PROBLEM:
Only an exact repetition of the lines from the one that holds "D105: diode 1N4004" to the end of the records is wanted.

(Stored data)

##############################

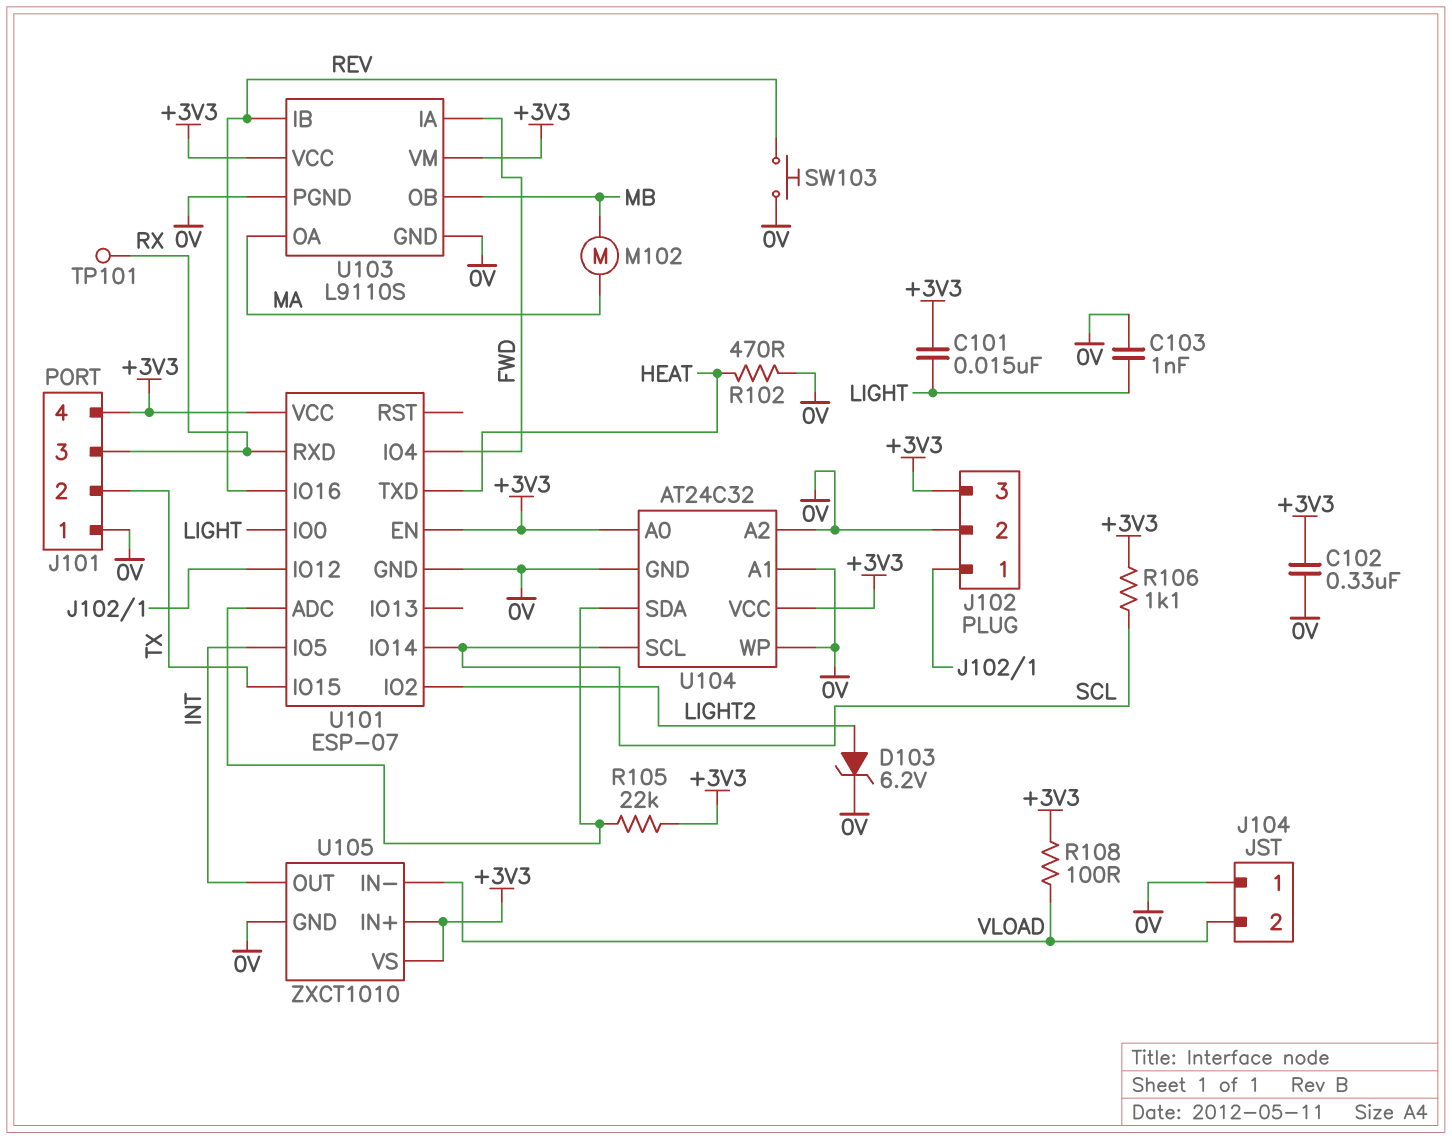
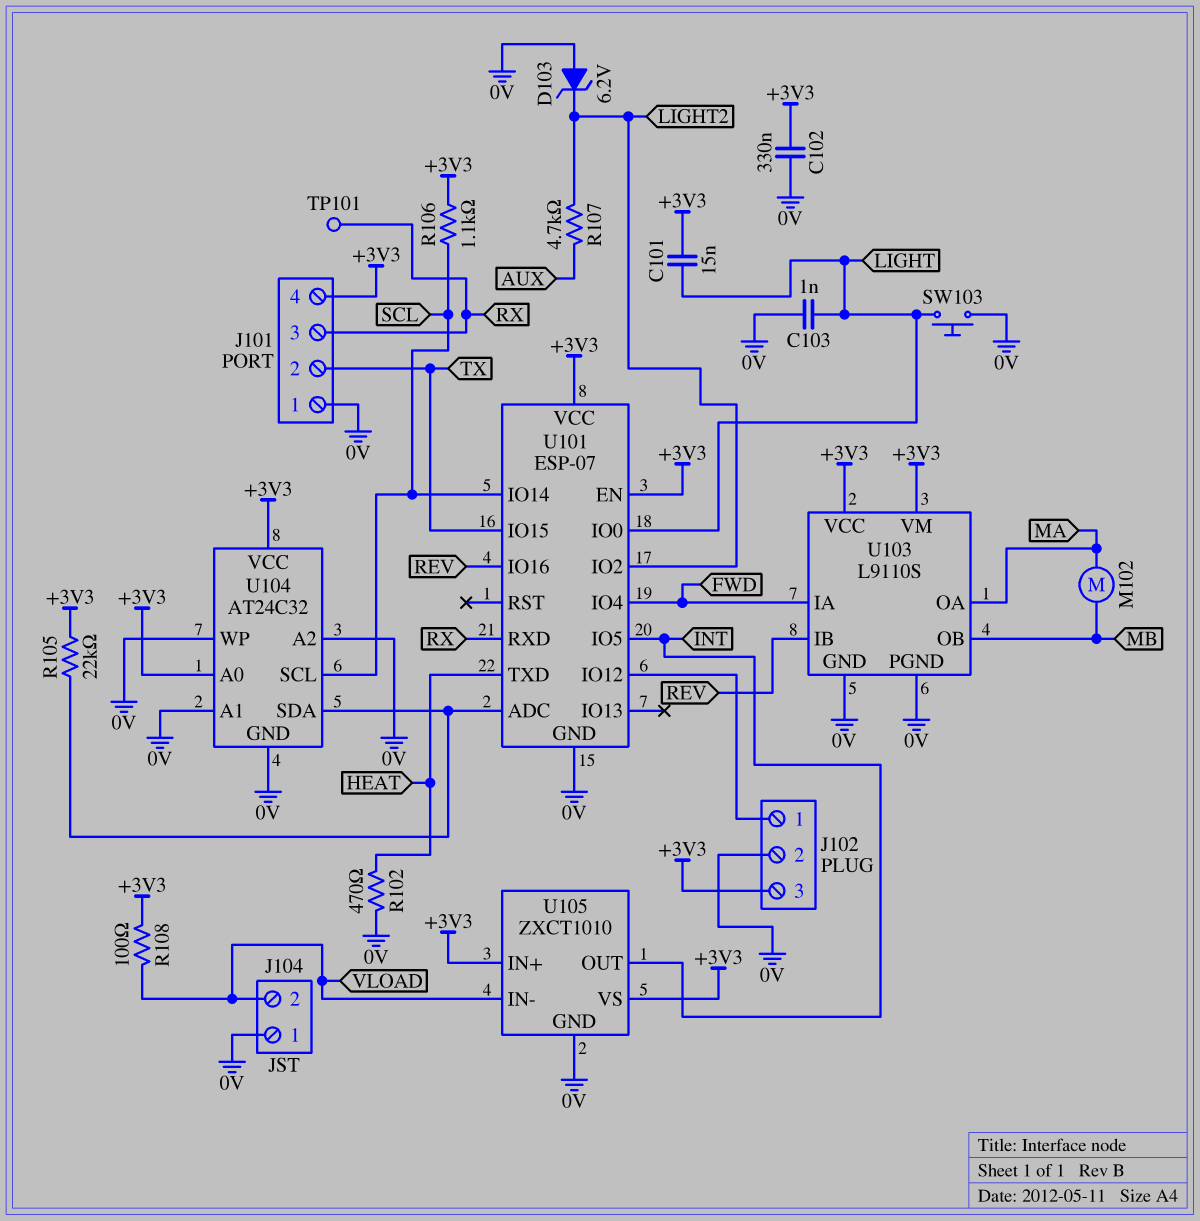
D103: zener 6.2V (A LIGHT2, K 0V) -> zener 6.2V (A 0V, K LIGHT2)
R107: none -> 4.7k (AUX, LIGHT2)
SW103: button (0V, REV) -> button (0V, LIGHT)

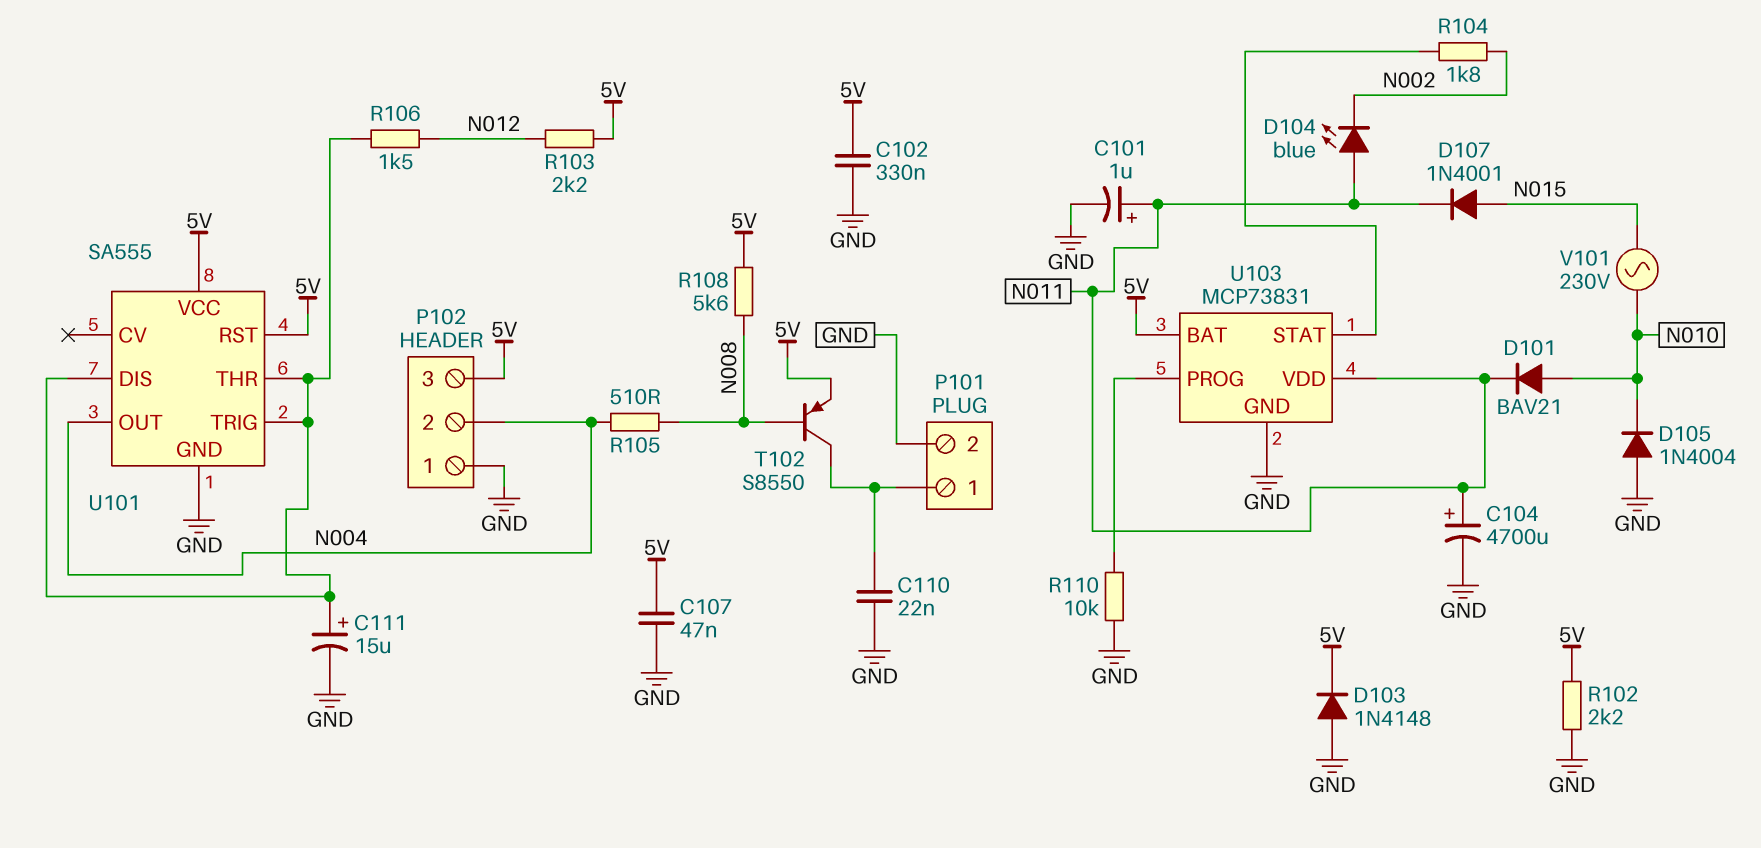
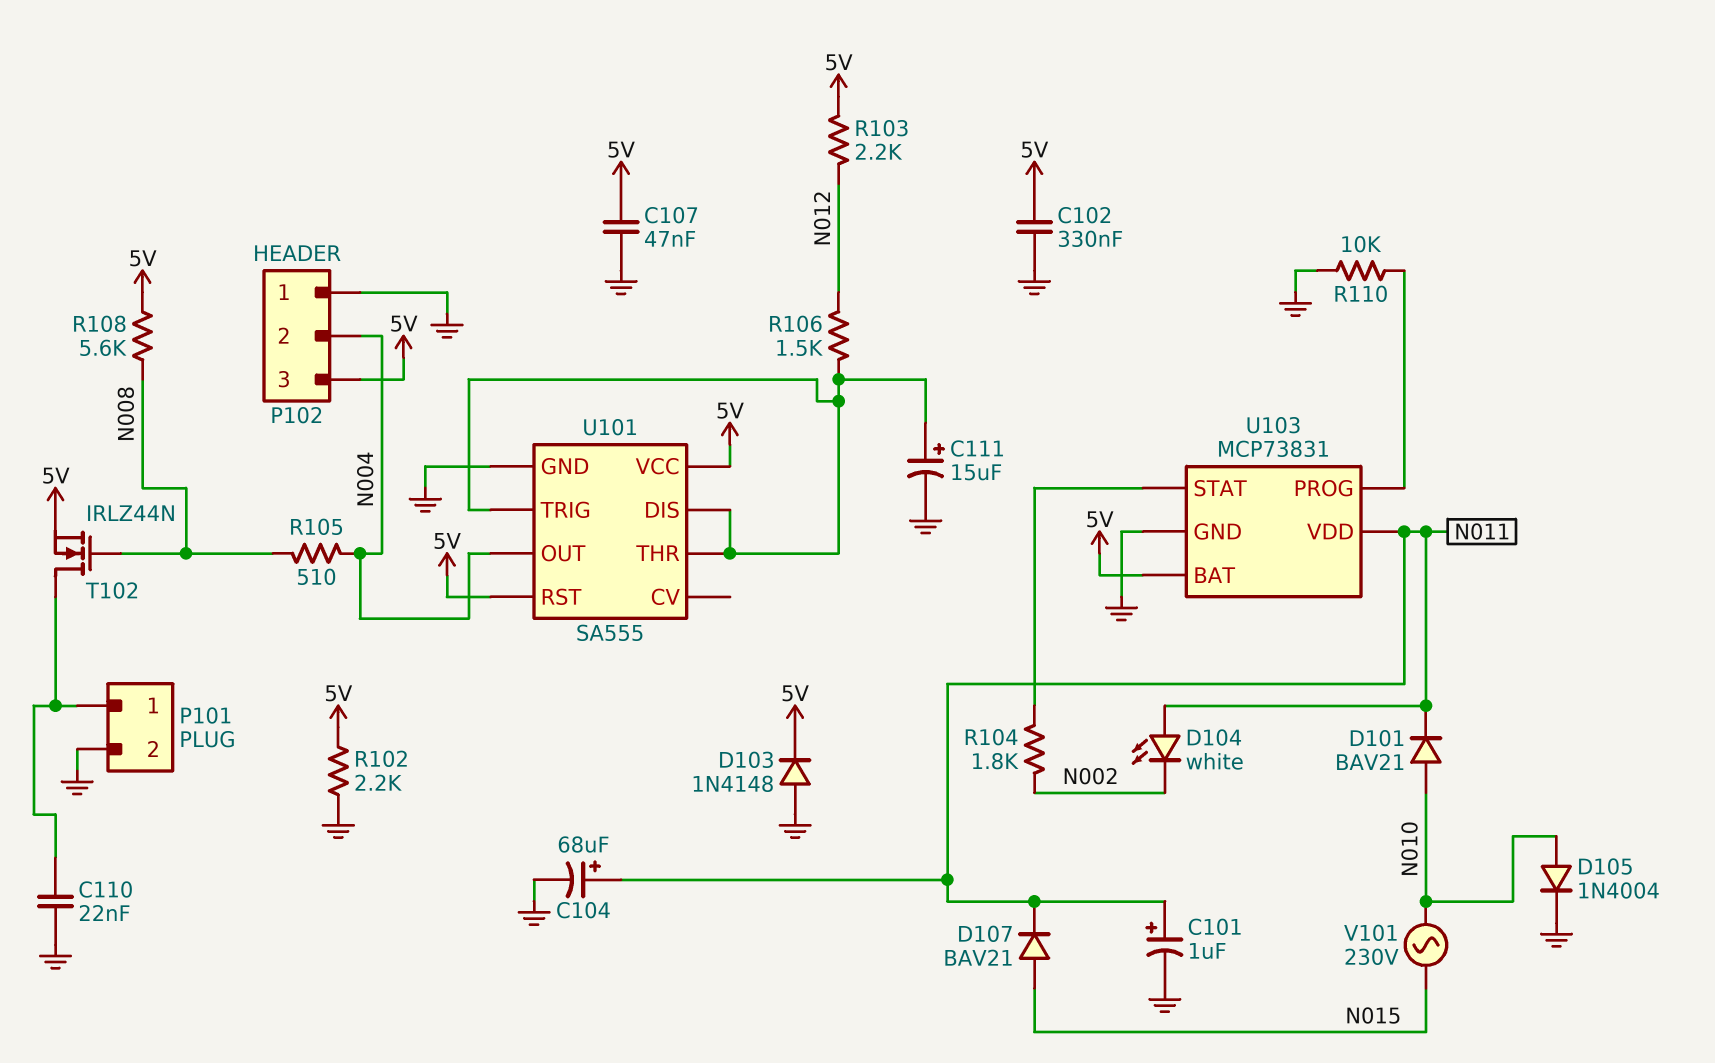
C104: 4700uF (plus N011, minus GND) -> 68uF (plus N011, minus GND)
D104: LED blue (A N011, K N002) -> LED white (A N011, K N002)
D105: diode 1N4004 (A GND, K N010) -> diode 1N4004 (A N010, K GND)
D107: diode 1N4001 (A N015, K N011) -> diode BAV21 (A N015, K N011)
T102: PNP S8550 (B N008, C P101/1, E 5V) -> NMOS IRLZ44N (G N008, D P101/1, S 5V)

##############################

RESPONSE TO THE TASK:
D105: diode 1N4004 (A GND, K N010) -> diode 1N4004 (A N010, K GND)
D107: diode 1N4001 (A N015, K N011) -> diode BAV21 (A N015, K N011)
T102: PNP S8550 (B N008, C P101/1, E 5V) -> NMOS IRLZ44N (G N008, D P101/1, S 5V)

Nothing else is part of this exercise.